Coordinate-based object records:
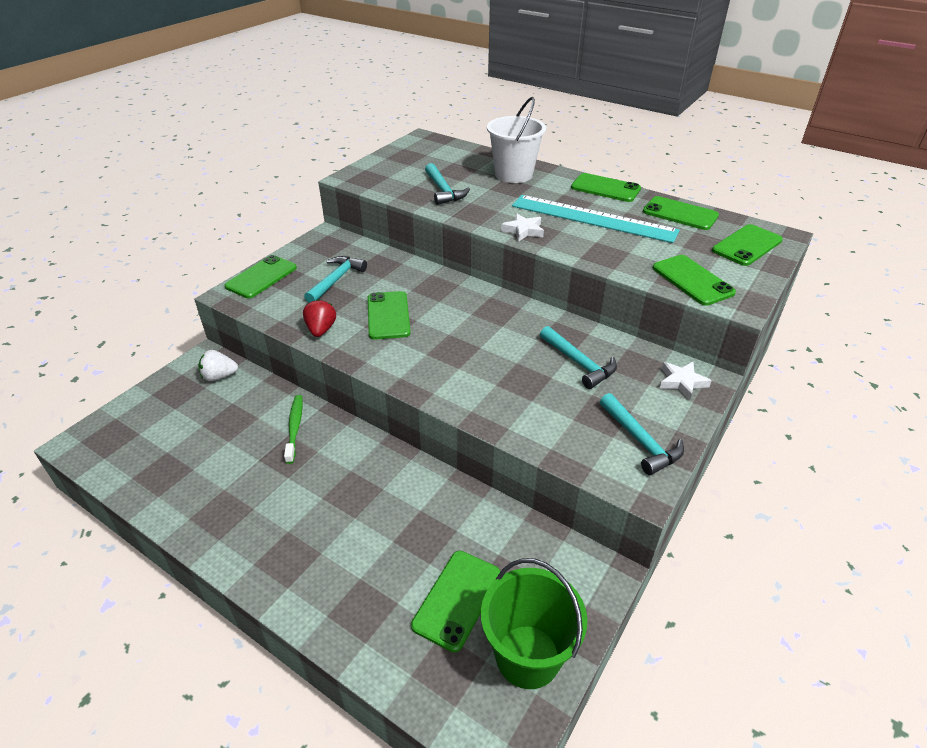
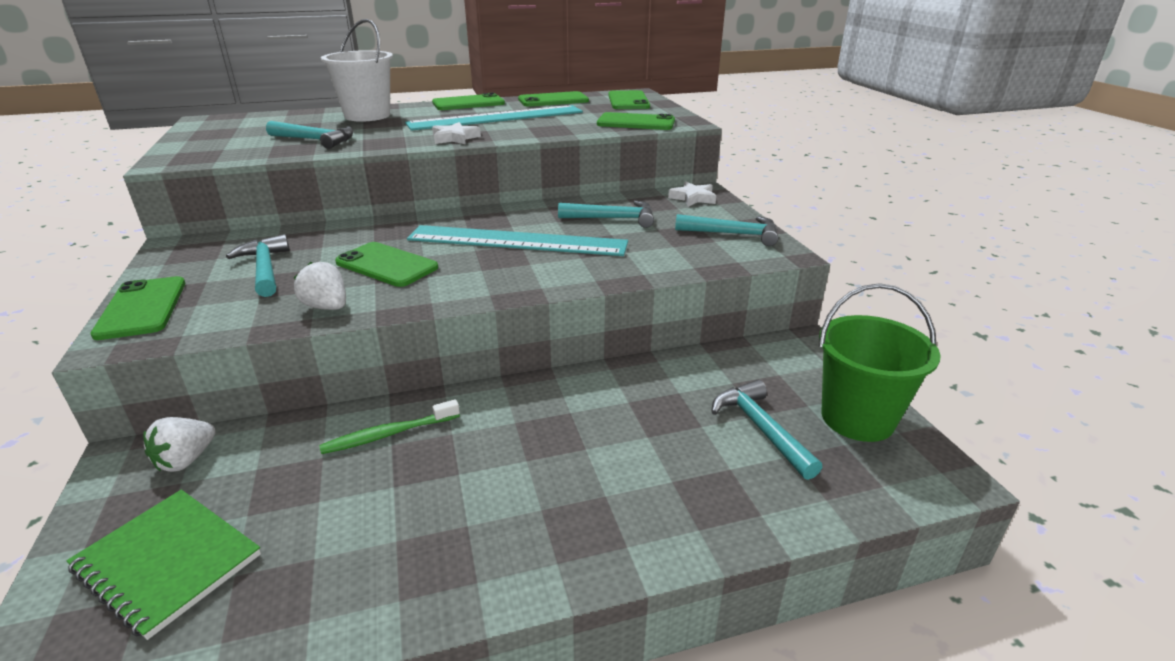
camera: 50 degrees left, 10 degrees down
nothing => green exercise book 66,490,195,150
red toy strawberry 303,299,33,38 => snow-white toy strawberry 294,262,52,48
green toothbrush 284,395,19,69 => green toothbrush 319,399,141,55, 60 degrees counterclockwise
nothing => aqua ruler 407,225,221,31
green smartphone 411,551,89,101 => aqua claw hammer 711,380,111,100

_EXERCISE GOAL_.
Each record is to be written out exactly. No picture goes in.

_EXPECTED ANSWER_.
camera: 50 degrees left, 10 degrees down
nothing => green exercise book 66,490,195,150
red toy strawberry 303,299,33,38 => snow-white toy strawberry 294,262,52,48
green toothbrush 284,395,19,69 => green toothbrush 319,399,141,55, 60 degrees counterclockwise
nothing => aqua ruler 407,225,221,31
green smartphone 411,551,89,101 => aqua claw hammer 711,380,111,100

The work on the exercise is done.